*What is expected:* The lines below, from the one containing "Someone scaled the Zitrone" through the one containing "Someone put down the Ball [orange].", should be set down exactly, with no pictures and nothing else.

Study material Block Start

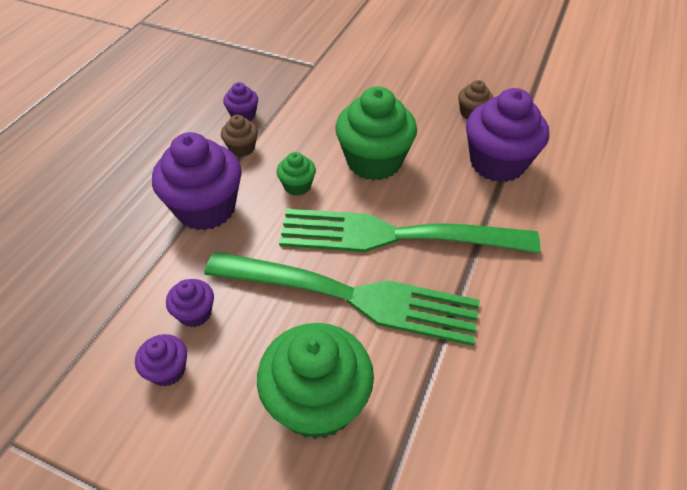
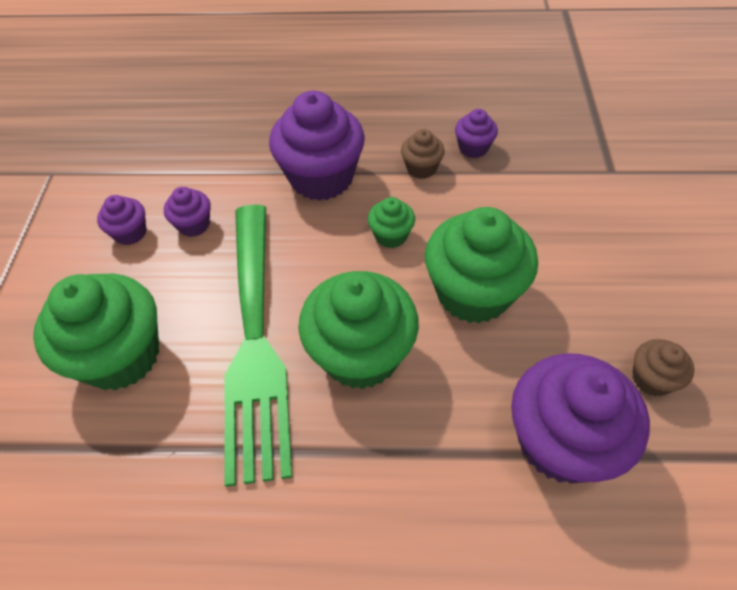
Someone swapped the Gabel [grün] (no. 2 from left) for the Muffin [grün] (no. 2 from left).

Study material Block End
Study material Block Start

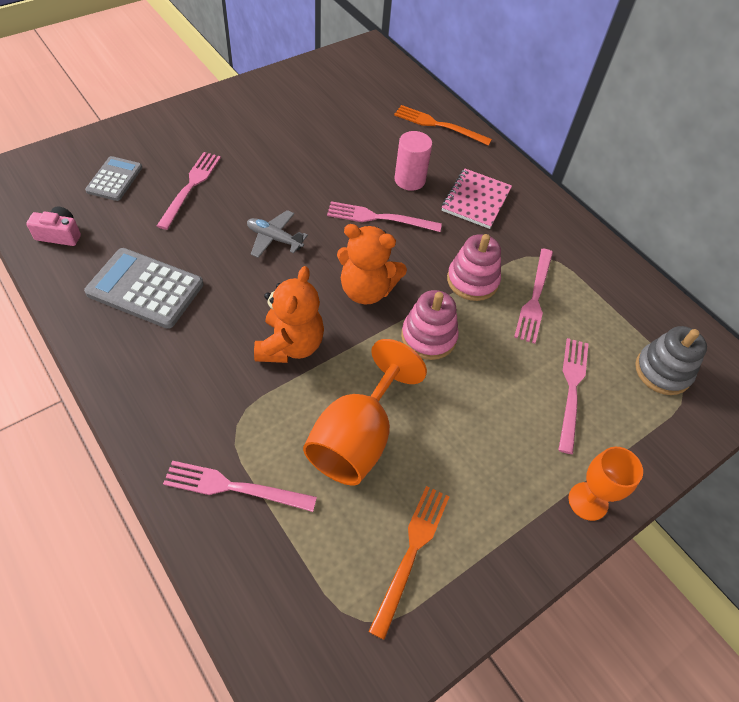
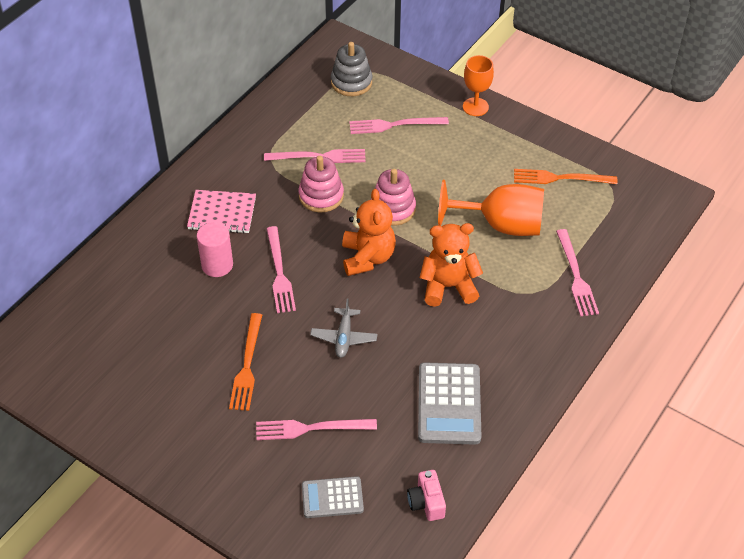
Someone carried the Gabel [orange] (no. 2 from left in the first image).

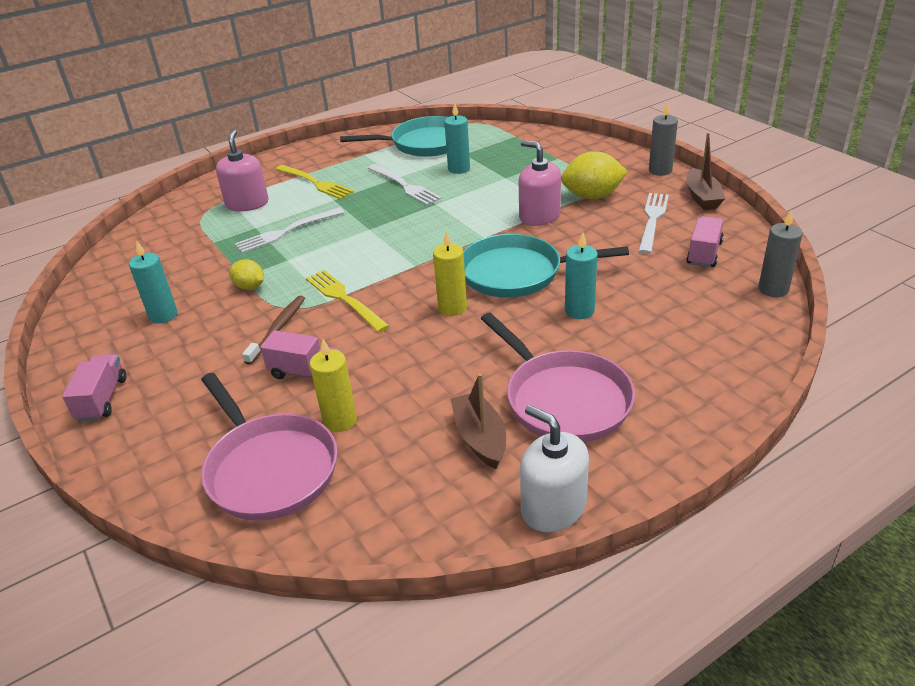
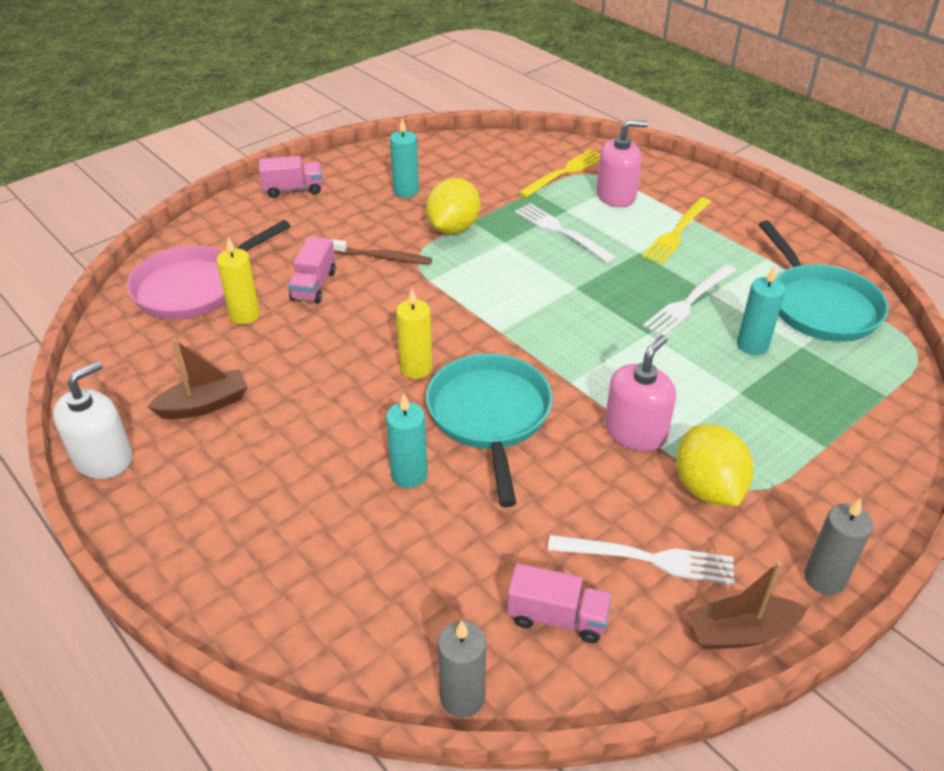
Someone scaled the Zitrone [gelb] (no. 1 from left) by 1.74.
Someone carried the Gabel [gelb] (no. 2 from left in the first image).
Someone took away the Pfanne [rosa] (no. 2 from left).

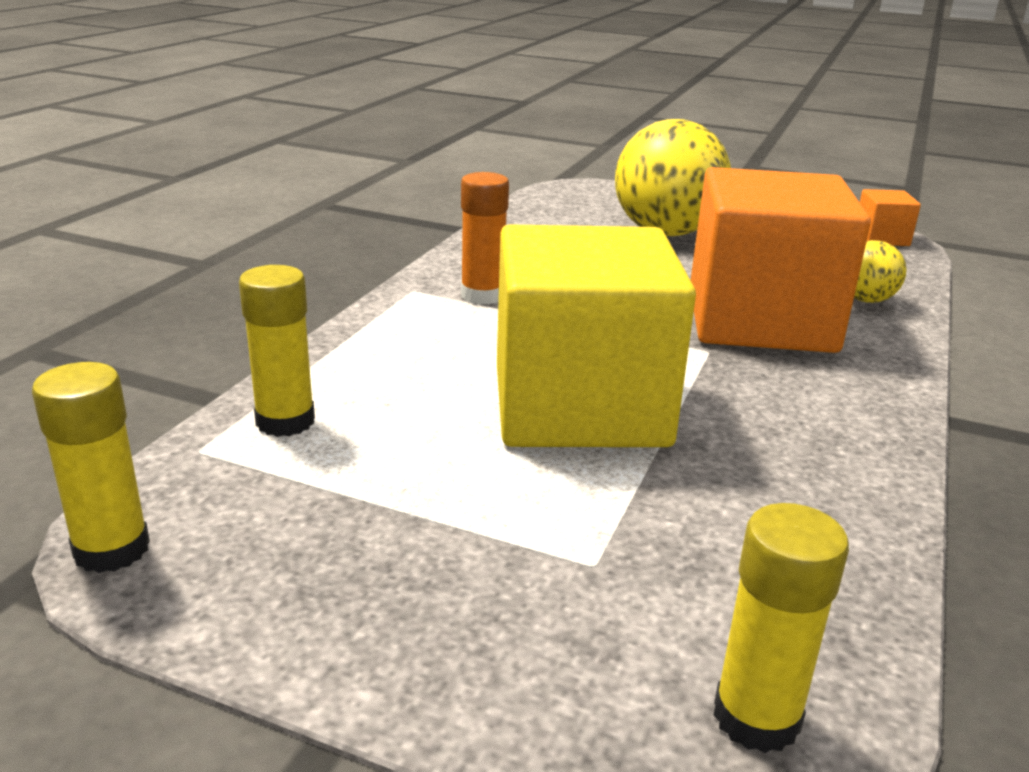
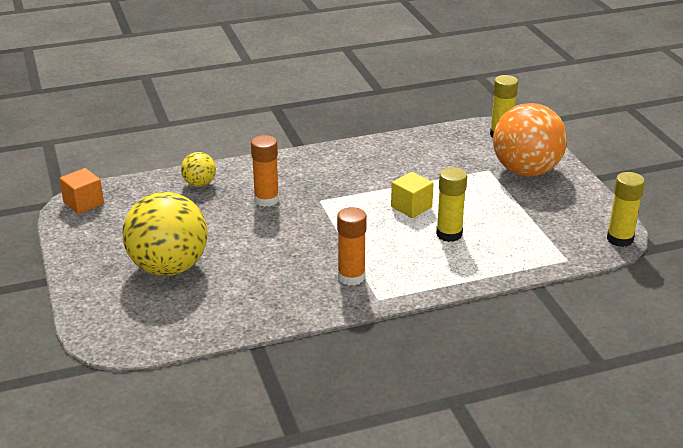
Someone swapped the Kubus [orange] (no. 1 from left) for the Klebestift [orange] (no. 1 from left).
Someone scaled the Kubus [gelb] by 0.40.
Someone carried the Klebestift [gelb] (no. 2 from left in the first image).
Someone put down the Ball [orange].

Study material Block End

*Solved problem:*
Someone scaled the Zitrone [gelb] (no. 1 from left) by 1.74.
Someone carried the Gabel [gelb] (no. 2 from left in the first image).
Someone took away the Pfanne [rosa] (no. 2 from left).

Someone swapped the Kubus [orange] (no. 1 from left) for the Klebestift [orange] (no. 1 from left).
Someone scaled the Kubus [gelb] by 0.40.
Someone carried the Klebestift [gelb] (no. 2 from left in the first image).
Someone put down the Ball [orange].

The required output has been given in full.